Given problem - Can you rewrite these rows with "camera" changed to "viewer" and everything else left as is? Omit the pictures from your answer.
-------- Data supplied --------
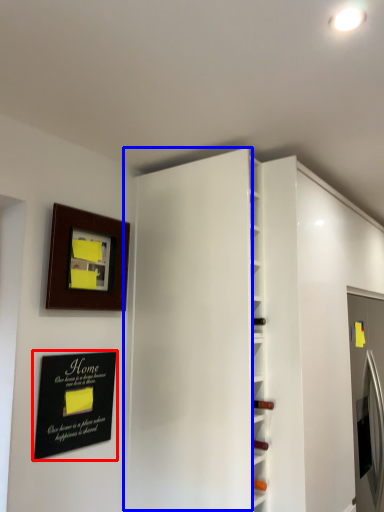
Question: Among these objects, which one is nearest to the camera, plaque (highlighted by a red box) or door (highlighted by a blue box)?

Choices:
 (A) plaque
 (B) door

Answer: (B)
--------
Result -
Question: Among these objects, which one is nearest to the viewer, plaque (highlighted by a red box) or door (highlighted by a blue box)?

Choices:
 (A) plaque
 (B) door

Answer: (B)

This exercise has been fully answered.